Copy out, word for word, the lines from the start of the data below through the line containing "(271, 172) = (379, 173): none -> grey pot", and no others.
##### Data under study #####
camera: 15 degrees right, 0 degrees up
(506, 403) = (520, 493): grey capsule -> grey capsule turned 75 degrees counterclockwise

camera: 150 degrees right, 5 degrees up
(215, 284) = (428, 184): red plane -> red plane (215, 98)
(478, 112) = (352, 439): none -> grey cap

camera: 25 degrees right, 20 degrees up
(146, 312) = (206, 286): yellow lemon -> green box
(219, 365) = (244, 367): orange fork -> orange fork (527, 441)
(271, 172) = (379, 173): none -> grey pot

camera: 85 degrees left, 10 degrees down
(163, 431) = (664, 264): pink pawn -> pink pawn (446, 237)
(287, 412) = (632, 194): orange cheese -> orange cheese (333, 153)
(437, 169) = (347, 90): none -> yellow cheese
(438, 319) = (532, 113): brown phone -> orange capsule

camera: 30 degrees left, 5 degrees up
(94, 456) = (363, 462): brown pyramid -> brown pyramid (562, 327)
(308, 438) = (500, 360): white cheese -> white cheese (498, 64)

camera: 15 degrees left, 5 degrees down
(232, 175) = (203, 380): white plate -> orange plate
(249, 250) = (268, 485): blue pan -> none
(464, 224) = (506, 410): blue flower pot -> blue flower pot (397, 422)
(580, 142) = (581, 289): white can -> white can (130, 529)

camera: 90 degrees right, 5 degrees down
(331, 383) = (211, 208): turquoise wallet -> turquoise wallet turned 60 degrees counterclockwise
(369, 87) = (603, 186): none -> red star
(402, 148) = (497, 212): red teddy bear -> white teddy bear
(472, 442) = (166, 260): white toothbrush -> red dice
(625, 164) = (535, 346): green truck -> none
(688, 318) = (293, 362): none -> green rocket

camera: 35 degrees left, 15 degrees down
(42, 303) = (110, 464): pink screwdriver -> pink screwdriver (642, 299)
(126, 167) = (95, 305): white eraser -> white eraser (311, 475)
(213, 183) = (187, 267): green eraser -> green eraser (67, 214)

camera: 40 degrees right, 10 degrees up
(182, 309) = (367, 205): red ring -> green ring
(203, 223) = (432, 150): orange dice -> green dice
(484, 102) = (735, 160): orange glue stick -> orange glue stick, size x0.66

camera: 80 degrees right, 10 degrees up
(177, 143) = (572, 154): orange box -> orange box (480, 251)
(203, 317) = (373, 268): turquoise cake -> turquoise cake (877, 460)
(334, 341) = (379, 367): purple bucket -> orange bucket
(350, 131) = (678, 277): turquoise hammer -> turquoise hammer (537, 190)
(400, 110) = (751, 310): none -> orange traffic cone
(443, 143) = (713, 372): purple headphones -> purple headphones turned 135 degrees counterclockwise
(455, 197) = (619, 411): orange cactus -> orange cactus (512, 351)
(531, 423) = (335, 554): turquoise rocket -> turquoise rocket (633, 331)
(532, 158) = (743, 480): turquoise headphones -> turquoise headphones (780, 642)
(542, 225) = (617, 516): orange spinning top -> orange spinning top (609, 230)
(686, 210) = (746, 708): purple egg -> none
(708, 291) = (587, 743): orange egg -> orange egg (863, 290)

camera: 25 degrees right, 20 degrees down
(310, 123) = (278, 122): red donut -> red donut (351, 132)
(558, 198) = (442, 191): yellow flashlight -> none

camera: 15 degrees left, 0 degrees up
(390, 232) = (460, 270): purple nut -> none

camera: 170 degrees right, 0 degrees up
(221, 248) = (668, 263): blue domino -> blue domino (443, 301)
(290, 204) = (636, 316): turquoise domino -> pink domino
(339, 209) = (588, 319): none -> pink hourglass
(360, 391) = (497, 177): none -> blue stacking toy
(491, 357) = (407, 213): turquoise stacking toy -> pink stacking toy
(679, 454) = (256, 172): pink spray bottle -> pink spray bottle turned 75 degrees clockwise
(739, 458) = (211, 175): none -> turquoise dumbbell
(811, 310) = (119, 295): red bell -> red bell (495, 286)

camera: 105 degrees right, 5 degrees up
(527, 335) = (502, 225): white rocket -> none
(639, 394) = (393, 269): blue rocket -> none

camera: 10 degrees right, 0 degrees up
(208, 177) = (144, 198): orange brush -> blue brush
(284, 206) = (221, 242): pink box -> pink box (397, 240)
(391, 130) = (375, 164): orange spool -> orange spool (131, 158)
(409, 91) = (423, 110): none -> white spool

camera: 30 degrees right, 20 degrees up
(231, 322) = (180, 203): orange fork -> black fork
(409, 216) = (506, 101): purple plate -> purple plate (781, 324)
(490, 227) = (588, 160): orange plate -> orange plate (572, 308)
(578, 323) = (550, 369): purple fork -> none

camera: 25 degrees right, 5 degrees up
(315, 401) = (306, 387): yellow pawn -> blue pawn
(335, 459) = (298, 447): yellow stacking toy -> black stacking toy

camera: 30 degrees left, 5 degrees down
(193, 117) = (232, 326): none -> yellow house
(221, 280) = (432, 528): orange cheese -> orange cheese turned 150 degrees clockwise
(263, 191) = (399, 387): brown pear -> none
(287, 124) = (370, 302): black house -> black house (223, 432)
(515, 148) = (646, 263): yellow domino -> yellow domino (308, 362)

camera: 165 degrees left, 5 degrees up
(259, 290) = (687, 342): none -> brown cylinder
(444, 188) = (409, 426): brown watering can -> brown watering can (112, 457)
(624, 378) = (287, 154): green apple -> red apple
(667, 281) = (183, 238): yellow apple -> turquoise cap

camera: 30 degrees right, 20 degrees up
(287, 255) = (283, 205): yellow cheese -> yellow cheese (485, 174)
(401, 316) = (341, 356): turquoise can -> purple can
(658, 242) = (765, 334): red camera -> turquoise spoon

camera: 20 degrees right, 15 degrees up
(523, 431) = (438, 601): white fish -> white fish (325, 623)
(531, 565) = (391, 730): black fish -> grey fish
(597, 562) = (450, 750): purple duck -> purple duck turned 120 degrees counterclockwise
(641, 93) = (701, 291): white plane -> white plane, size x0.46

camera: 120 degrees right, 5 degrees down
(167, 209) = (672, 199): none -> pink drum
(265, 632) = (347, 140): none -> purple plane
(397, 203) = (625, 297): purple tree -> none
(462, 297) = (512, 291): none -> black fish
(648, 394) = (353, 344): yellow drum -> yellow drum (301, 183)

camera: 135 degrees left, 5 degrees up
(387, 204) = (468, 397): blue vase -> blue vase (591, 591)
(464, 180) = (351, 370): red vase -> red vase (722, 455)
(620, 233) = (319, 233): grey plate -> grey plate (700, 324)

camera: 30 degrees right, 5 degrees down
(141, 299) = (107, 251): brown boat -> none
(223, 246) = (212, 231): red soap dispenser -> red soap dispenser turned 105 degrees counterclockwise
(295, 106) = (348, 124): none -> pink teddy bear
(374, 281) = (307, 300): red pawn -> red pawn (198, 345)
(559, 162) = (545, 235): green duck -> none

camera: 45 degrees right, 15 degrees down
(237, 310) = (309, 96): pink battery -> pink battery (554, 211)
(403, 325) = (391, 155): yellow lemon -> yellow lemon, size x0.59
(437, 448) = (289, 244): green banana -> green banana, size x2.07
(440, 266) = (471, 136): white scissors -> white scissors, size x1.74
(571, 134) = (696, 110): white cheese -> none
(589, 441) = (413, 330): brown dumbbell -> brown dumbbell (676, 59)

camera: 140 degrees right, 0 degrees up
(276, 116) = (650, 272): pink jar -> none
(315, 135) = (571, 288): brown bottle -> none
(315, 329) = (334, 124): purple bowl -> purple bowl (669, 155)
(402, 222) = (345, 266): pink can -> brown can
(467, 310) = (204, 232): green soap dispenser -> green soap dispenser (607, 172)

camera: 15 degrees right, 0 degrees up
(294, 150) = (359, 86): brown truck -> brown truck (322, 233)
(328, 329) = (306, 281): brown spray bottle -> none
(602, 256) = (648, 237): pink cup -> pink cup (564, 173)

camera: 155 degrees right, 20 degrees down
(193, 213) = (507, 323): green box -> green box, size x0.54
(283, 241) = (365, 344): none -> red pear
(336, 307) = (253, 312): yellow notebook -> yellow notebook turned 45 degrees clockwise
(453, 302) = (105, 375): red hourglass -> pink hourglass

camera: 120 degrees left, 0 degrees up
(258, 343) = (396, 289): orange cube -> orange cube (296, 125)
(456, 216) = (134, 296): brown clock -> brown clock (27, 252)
#####
▸ **The answer**
camera: 15 degrees right, 0 degrees up
(506, 403) = (520, 493): grey capsule -> grey capsule turned 75 degrees counterclockwise

camera: 150 degrees right, 5 degrees up
(215, 284) = (428, 184): red plane -> red plane (215, 98)
(478, 112) = (352, 439): none -> grey cap

camera: 25 degrees right, 20 degrees up
(146, 312) = (206, 286): yellow lemon -> green box
(219, 365) = (244, 367): orange fork -> orange fork (527, 441)
(271, 172) = (379, 173): none -> grey pot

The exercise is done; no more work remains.